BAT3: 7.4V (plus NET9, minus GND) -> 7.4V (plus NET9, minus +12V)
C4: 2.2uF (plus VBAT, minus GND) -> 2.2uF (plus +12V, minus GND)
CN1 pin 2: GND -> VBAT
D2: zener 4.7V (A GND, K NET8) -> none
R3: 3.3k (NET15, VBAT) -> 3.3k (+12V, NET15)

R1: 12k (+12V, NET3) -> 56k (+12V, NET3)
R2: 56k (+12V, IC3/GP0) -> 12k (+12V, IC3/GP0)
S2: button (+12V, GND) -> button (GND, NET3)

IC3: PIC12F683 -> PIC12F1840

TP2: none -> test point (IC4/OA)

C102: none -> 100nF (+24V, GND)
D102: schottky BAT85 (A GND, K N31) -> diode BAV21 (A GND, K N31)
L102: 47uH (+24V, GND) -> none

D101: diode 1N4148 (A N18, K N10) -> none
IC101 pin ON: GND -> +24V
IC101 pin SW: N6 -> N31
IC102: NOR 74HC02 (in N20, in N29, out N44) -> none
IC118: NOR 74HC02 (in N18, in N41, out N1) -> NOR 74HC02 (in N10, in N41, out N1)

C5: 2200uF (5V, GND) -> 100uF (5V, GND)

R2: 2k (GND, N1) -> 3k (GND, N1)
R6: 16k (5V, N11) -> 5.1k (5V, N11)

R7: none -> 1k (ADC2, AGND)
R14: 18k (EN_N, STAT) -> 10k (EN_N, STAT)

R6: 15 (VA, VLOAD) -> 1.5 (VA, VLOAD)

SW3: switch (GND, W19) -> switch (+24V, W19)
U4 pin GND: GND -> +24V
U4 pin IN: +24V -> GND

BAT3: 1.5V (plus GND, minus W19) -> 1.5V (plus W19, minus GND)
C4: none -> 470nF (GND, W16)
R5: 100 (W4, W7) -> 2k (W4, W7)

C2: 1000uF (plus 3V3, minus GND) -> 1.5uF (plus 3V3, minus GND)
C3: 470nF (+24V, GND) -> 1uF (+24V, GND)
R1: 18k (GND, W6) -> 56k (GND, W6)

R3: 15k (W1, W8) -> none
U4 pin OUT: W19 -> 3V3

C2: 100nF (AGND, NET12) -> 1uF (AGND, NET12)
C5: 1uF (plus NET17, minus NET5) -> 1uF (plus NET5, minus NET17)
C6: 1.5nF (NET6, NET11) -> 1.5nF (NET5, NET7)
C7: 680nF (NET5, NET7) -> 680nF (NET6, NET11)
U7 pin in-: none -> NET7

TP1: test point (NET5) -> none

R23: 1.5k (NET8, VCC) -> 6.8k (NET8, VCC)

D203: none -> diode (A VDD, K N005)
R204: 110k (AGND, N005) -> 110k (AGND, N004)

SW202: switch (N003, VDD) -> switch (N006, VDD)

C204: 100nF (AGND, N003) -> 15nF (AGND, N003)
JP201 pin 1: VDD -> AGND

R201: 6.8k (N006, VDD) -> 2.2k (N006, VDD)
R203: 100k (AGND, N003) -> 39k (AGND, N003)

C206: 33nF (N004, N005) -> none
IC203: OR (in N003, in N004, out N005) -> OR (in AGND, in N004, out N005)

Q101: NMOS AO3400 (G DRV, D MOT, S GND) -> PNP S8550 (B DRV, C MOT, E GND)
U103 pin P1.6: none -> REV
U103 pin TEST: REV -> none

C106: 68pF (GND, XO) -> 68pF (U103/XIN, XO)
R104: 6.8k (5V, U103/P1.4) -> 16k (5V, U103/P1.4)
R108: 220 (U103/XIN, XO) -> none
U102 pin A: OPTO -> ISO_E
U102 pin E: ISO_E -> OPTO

........

Your assignment: Set all of the data down again exactly.

Task answer:
BAT3: 7.4V (plus NET9, minus GND) -> 7.4V (plus NET9, minus +12V)
C4: 2.2uF (plus VBAT, minus GND) -> 2.2uF (plus +12V, minus GND)
CN1 pin 2: GND -> VBAT
D2: zener 4.7V (A GND, K NET8) -> none
R3: 3.3k (NET15, VBAT) -> 3.3k (+12V, NET15)

R1: 12k (+12V, NET3) -> 56k (+12V, NET3)
R2: 56k (+12V, IC3/GP0) -> 12k (+12V, IC3/GP0)
S2: button (+12V, GND) -> button (GND, NET3)

IC3: PIC12F683 -> PIC12F1840

TP2: none -> test point (IC4/OA)

C102: none -> 100nF (+24V, GND)
D102: schottky BAT85 (A GND, K N31) -> diode BAV21 (A GND, K N31)
L102: 47uH (+24V, GND) -> none

D101: diode 1N4148 (A N18, K N10) -> none
IC101 pin ON: GND -> +24V
IC101 pin SW: N6 -> N31
IC102: NOR 74HC02 (in N20, in N29, out N44) -> none
IC118: NOR 74HC02 (in N18, in N41, out N1) -> NOR 74HC02 (in N10, in N41, out N1)

C5: 2200uF (5V, GND) -> 100uF (5V, GND)

R2: 2k (GND, N1) -> 3k (GND, N1)
R6: 16k (5V, N11) -> 5.1k (5V, N11)

R7: none -> 1k (ADC2, AGND)
R14: 18k (EN_N, STAT) -> 10k (EN_N, STAT)

R6: 15 (VA, VLOAD) -> 1.5 (VA, VLOAD)

SW3: switch (GND, W19) -> switch (+24V, W19)
U4 pin GND: GND -> +24V
U4 pin IN: +24V -> GND

BAT3: 1.5V (plus GND, minus W19) -> 1.5V (plus W19, minus GND)
C4: none -> 470nF (GND, W16)
R5: 100 (W4, W7) -> 2k (W4, W7)

C2: 1000uF (plus 3V3, minus GND) -> 1.5uF (plus 3V3, minus GND)
C3: 470nF (+24V, GND) -> 1uF (+24V, GND)
R1: 18k (GND, W6) -> 56k (GND, W6)

R3: 15k (W1, W8) -> none
U4 pin OUT: W19 -> 3V3

C2: 100nF (AGND, NET12) -> 1uF (AGND, NET12)
C5: 1uF (plus NET17, minus NET5) -> 1uF (plus NET5, minus NET17)
C6: 1.5nF (NET6, NET11) -> 1.5nF (NET5, NET7)
C7: 680nF (NET5, NET7) -> 680nF (NET6, NET11)
U7 pin in-: none -> NET7

TP1: test point (NET5) -> none

R23: 1.5k (NET8, VCC) -> 6.8k (NET8, VCC)

D203: none -> diode (A VDD, K N005)
R204: 110k (AGND, N005) -> 110k (AGND, N004)

SW202: switch (N003, VDD) -> switch (N006, VDD)

C204: 100nF (AGND, N003) -> 15nF (AGND, N003)
JP201 pin 1: VDD -> AGND

R201: 6.8k (N006, VDD) -> 2.2k (N006, VDD)
R203: 100k (AGND, N003) -> 39k (AGND, N003)

C206: 33nF (N004, N005) -> none
IC203: OR (in N003, in N004, out N005) -> OR (in AGND, in N004, out N005)

Q101: NMOS AO3400 (G DRV, D MOT, S GND) -> PNP S8550 (B DRV, C MOT, E GND)
U103 pin P1.6: none -> REV
U103 pin TEST: REV -> none

C106: 68pF (GND, XO) -> 68pF (U103/XIN, XO)
R104: 6.8k (5V, U103/P1.4) -> 16k (5V, U103/P1.4)
R108: 220 (U103/XIN, XO) -> none
U102 pin A: OPTO -> ISO_E
U102 pin E: ISO_E -> OPTO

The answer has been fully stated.